> Work request
Exactly how many lines in the entries contain "camera"? Give that number alone.

> Input
=-=-=
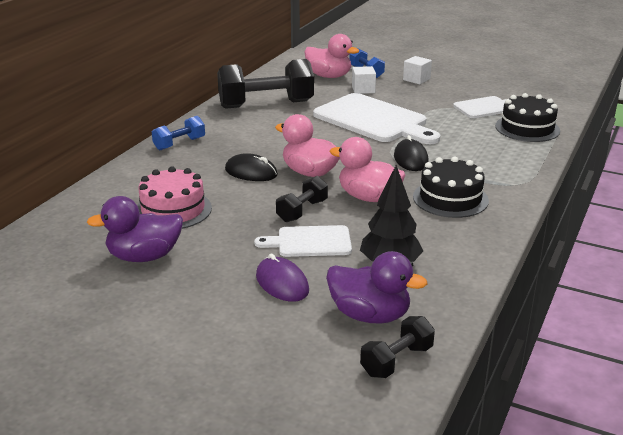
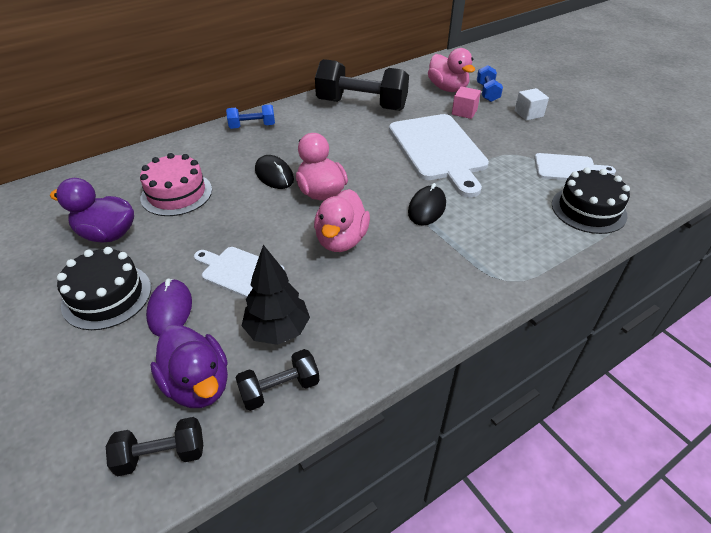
camera: 30 degrees right, 15 degrees up
black dumbbell [276,176,328,222] -> black dumbbell moved to [235,349,320,411]
pink duck [330,137,405,202] -> pink duck turned 135 degrees counterclockwise [314,189,370,252]
white cube [352,66,376,94] -> pink cube [452,86,481,119]
black cake [413,156,489,218] -> black cake moved to [57,247,151,330]

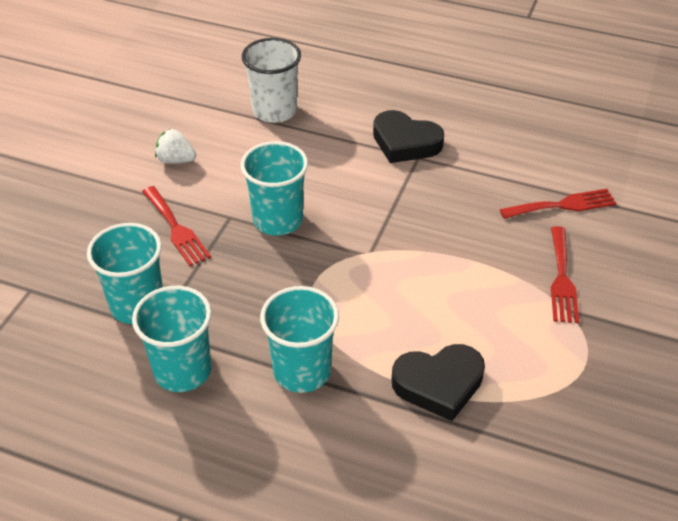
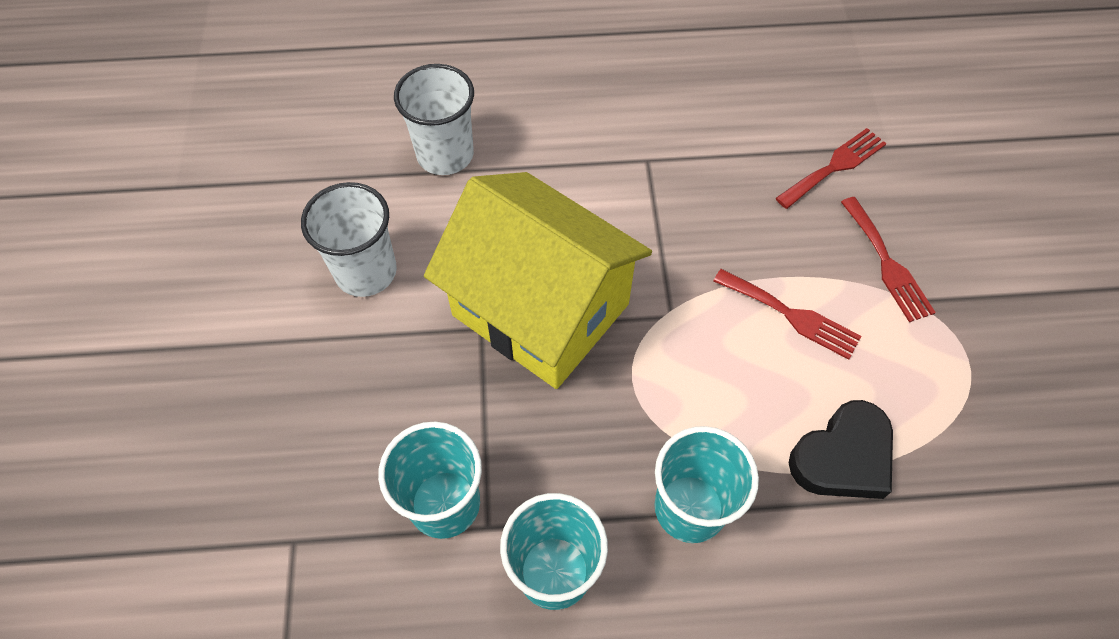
camera: 25 degrees left, 15 degrees up
red fork [142,186,211,266] -> red fork moved to [713,269,861,360]
white strawberry [155,129,196,164] -> white cup [301,182,397,297]
turquoise cup [241,141,308,236] -> yellow house [424,172,652,389]
black heart [373,110,444,163] -> none

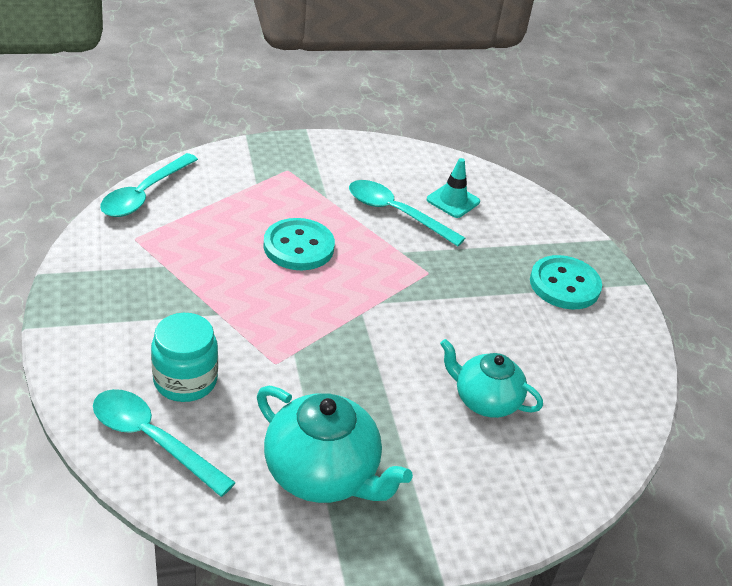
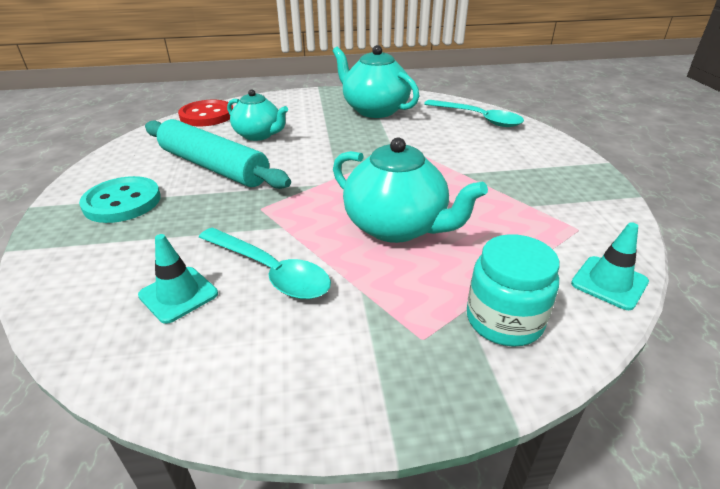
camera: 170 degrees left, 5 degrees down
turquoise spoon [100,153,198,217] -> turquoise traffic cone [571,222,649,310]
turquoise jar [151,313,218,402] -> turquoise jar moved to [467,234,560,347]
turquoise button [263,218,335,270] -> turquoise teapot [333,138,488,243]
none -> turquoise rolling pin [145,119,291,189]
none -> red button [178,100,233,126]

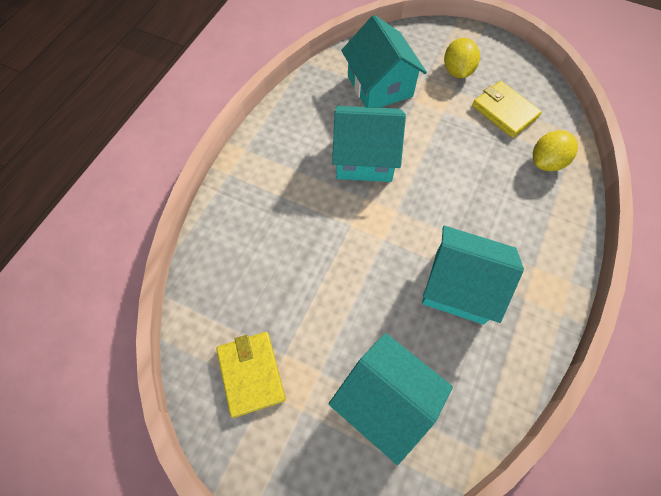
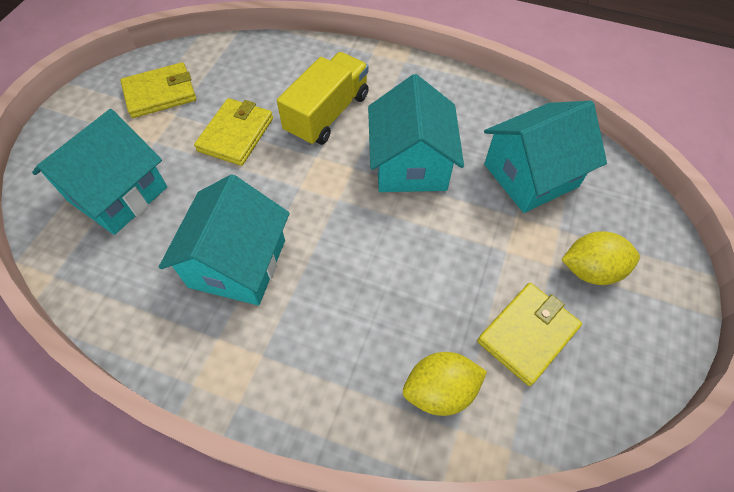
camera: 85 degrees right, 5 degrees down
yellow lemon [533,130,578,171] -> yellow lemon turned 60 degrees counterclockwise [403,352,487,416]
none -> yellow wallet [194,98,273,166]
none -> yellow truck [277,52,369,146]

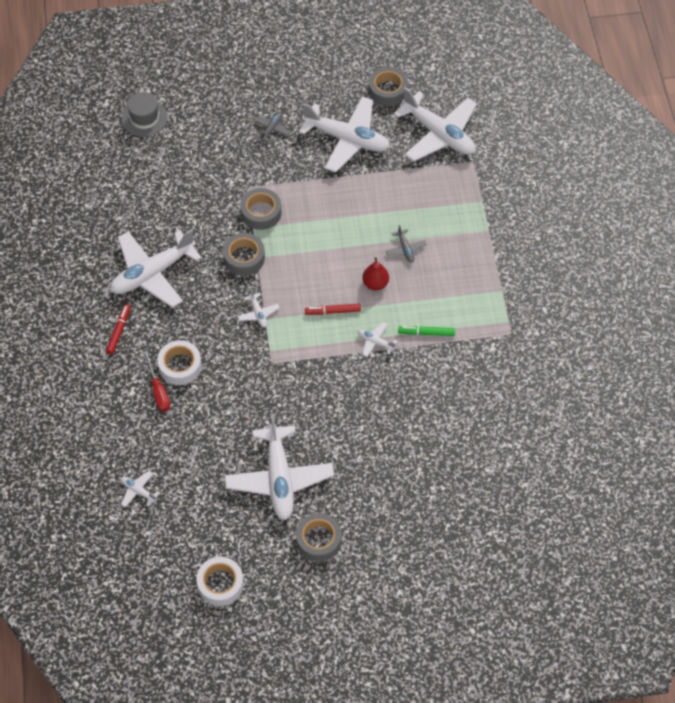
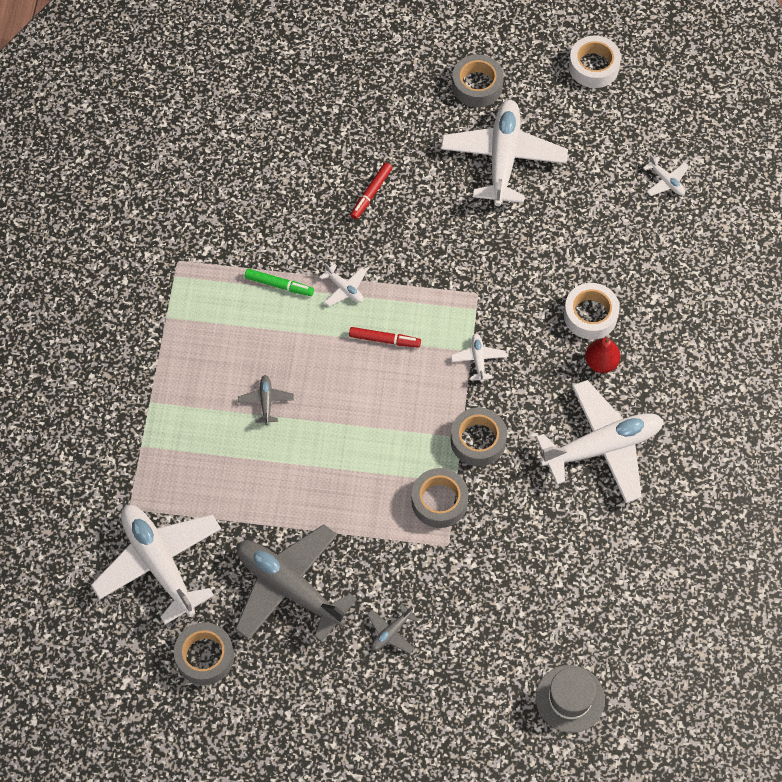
camera: 165 degrees left, 5 degrees up
red marker [106,304,131,354] -> red marker moved to [350,163,392,219]
red screwdriver [143,351,170,412] -> none
white plane [299,96,390,173] -> grey plane [235,524,357,642]
red pear [362,257,389,290] -> red pear moved to [585,338,621,373]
=-=-=
> Solution for this task
5